Listed entries →
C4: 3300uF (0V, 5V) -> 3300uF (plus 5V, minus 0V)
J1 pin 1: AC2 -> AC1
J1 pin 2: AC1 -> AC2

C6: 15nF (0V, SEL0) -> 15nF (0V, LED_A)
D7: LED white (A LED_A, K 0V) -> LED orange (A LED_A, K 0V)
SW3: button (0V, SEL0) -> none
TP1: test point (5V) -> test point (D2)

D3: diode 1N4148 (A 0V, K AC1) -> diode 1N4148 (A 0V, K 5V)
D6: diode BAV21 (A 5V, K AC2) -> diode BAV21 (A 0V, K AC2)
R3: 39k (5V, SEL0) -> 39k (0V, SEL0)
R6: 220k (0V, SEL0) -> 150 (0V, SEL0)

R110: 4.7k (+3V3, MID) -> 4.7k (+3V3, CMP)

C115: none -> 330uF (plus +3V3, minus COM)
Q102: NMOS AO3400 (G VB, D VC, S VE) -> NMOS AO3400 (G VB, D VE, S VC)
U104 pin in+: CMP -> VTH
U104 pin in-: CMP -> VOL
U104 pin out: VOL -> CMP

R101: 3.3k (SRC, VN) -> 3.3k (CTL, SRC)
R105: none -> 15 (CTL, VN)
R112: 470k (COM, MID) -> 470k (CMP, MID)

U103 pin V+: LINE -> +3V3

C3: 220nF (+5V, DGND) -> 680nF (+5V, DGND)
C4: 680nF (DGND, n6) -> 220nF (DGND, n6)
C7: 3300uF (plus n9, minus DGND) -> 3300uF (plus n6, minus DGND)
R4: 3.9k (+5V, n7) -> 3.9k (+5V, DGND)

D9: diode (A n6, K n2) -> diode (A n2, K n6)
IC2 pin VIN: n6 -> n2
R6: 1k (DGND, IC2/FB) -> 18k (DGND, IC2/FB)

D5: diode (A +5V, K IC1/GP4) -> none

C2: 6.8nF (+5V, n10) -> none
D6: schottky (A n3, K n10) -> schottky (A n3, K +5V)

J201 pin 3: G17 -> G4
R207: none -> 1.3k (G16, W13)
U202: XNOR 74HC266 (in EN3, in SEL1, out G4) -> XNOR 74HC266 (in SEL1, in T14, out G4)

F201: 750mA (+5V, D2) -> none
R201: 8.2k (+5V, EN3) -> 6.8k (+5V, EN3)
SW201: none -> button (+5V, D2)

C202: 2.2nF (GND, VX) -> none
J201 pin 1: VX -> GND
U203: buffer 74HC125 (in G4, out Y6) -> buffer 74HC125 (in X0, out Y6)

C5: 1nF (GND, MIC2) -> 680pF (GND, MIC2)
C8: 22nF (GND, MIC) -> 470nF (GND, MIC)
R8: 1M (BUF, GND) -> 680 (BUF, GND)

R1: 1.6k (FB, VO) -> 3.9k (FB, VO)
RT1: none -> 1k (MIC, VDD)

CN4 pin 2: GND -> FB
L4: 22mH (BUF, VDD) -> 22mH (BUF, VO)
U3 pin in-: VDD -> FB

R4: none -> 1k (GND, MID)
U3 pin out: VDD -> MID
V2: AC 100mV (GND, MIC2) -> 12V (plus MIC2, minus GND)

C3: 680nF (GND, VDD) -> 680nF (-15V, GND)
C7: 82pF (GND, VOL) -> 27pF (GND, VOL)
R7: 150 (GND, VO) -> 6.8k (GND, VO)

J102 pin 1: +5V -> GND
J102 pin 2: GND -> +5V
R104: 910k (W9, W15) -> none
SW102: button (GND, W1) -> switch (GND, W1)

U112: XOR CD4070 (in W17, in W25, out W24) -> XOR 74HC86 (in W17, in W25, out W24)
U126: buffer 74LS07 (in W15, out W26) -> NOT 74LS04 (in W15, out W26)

Exercise requirements →
From the line with "U202: XNOR 74HC266" to the final line of the listing, write out each line unchanged. Add nothing.

Answer box →
U202: XNOR 74HC266 (in EN3, in SEL1, out G4) -> XNOR 74HC266 (in SEL1, in T14, out G4)

F201: 750mA (+5V, D2) -> none
R201: 8.2k (+5V, EN3) -> 6.8k (+5V, EN3)
SW201: none -> button (+5V, D2)

C202: 2.2nF (GND, VX) -> none
J201 pin 1: VX -> GND
U203: buffer 74HC125 (in G4, out Y6) -> buffer 74HC125 (in X0, out Y6)

C5: 1nF (GND, MIC2) -> 680pF (GND, MIC2)
C8: 22nF (GND, MIC) -> 470nF (GND, MIC)
R8: 1M (BUF, GND) -> 680 (BUF, GND)

R1: 1.6k (FB, VO) -> 3.9k (FB, VO)
RT1: none -> 1k (MIC, VDD)

CN4 pin 2: GND -> FB
L4: 22mH (BUF, VDD) -> 22mH (BUF, VO)
U3 pin in-: VDD -> FB

R4: none -> 1k (GND, MID)
U3 pin out: VDD -> MID
V2: AC 100mV (GND, MIC2) -> 12V (plus MIC2, minus GND)

C3: 680nF (GND, VDD) -> 680nF (-15V, GND)
C7: 82pF (GND, VOL) -> 27pF (GND, VOL)
R7: 150 (GND, VO) -> 6.8k (GND, VO)

J102 pin 1: +5V -> GND
J102 pin 2: GND -> +5V
R104: 910k (W9, W15) -> none
SW102: button (GND, W1) -> switch (GND, W1)

U112: XOR CD4070 (in W17, in W25, out W24) -> XOR 74HC86 (in W17, in W25, out W24)
U126: buffer 74LS07 (in W15, out W26) -> NOT 74LS04 (in W15, out W26)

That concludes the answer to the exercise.